Please reproduce, exactly and in full, the lines running from the one that contains "turquoise watering can [260,99,340,177]" to the end of the entries.

==== Source data

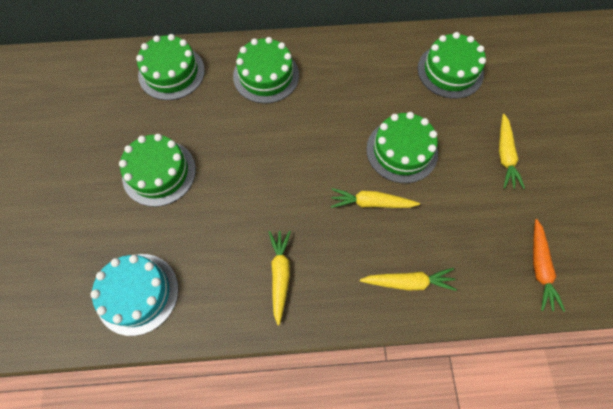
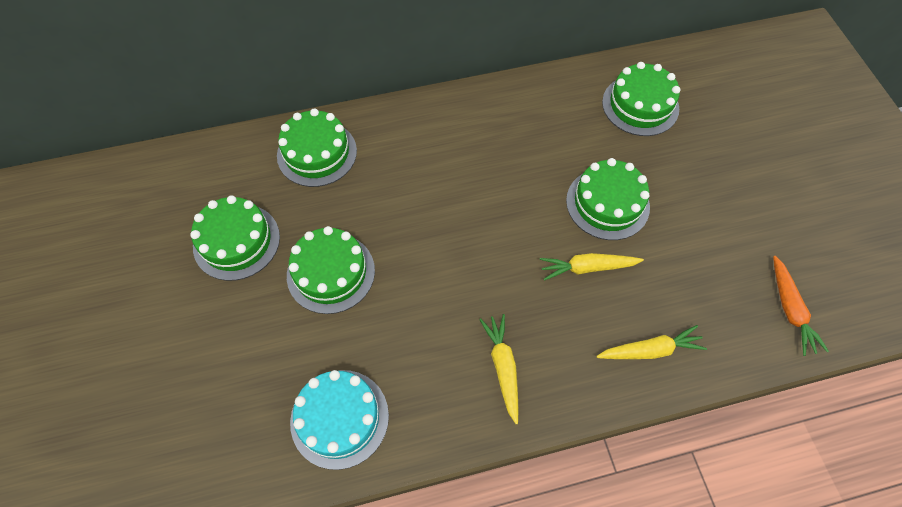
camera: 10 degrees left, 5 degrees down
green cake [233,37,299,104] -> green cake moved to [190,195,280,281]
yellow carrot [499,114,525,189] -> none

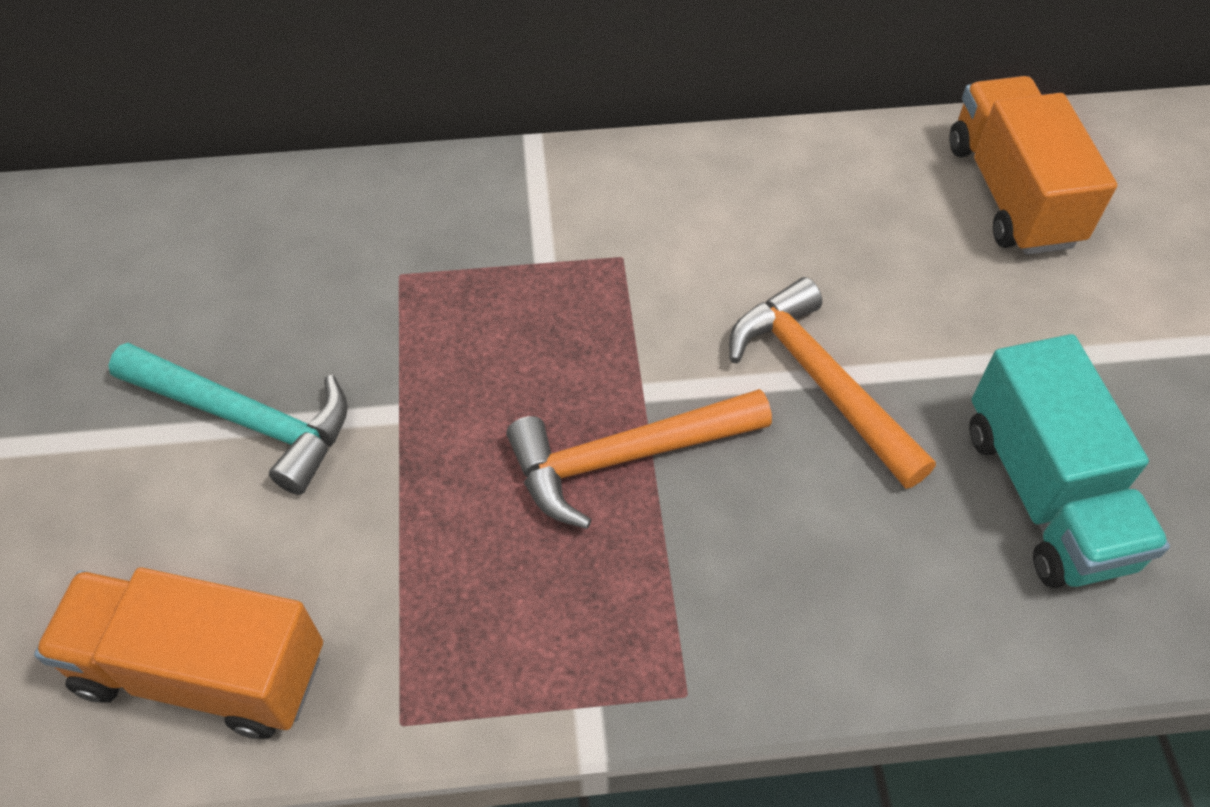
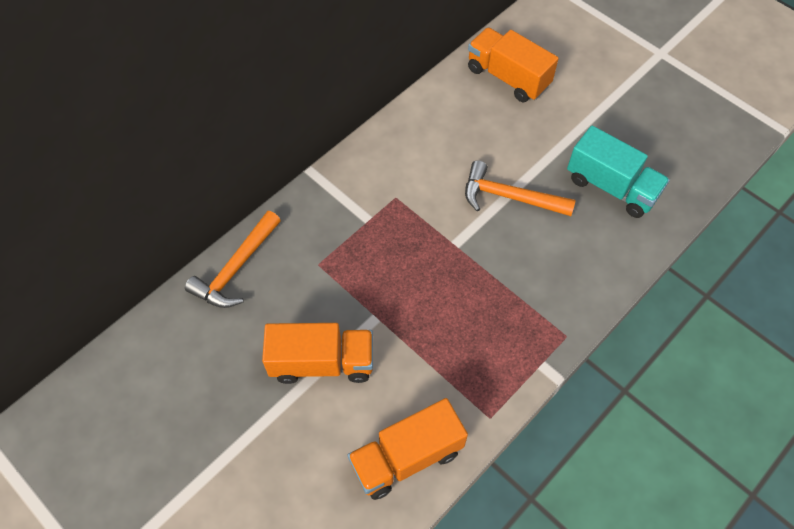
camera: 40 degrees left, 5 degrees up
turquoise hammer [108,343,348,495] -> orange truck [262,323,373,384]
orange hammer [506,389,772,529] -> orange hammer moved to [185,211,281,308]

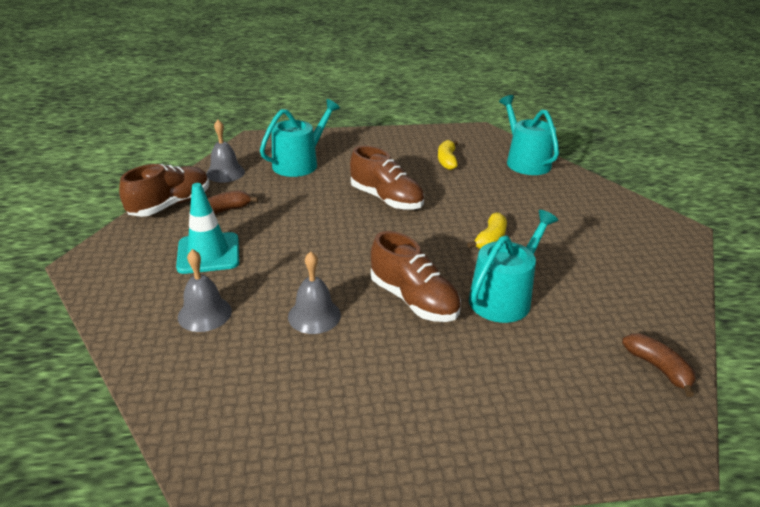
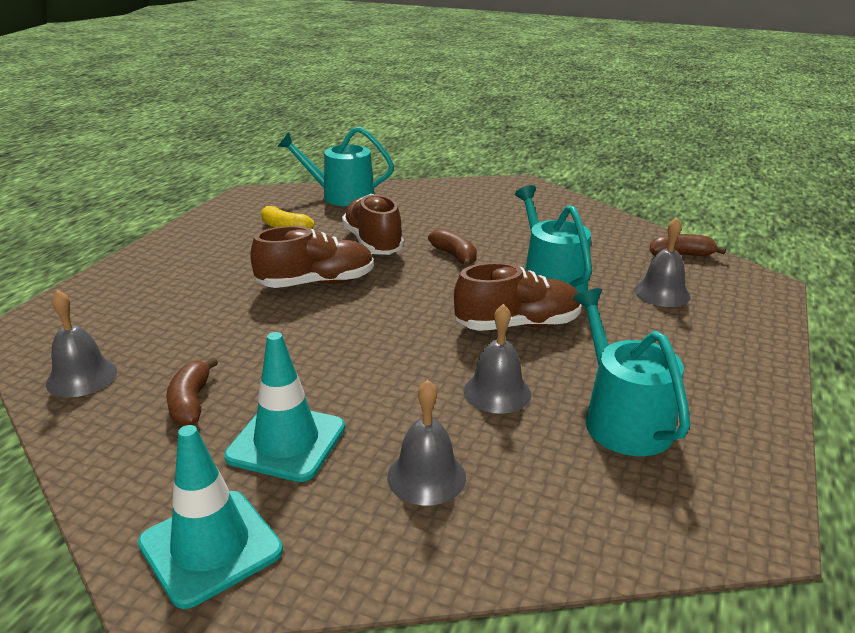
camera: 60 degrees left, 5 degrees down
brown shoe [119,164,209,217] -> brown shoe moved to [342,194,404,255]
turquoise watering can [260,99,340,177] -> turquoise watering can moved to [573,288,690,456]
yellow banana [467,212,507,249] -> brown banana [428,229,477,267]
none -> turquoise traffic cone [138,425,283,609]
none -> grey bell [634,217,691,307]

========

Output for this task:
turquoise watering can [260,99,340,177] -> turquoise watering can moved to [573,288,690,456]
yellow banana [467,212,507,249] -> brown banana [428,229,477,267]
none -> turquoise traffic cone [138,425,283,609]
none -> grey bell [634,217,691,307]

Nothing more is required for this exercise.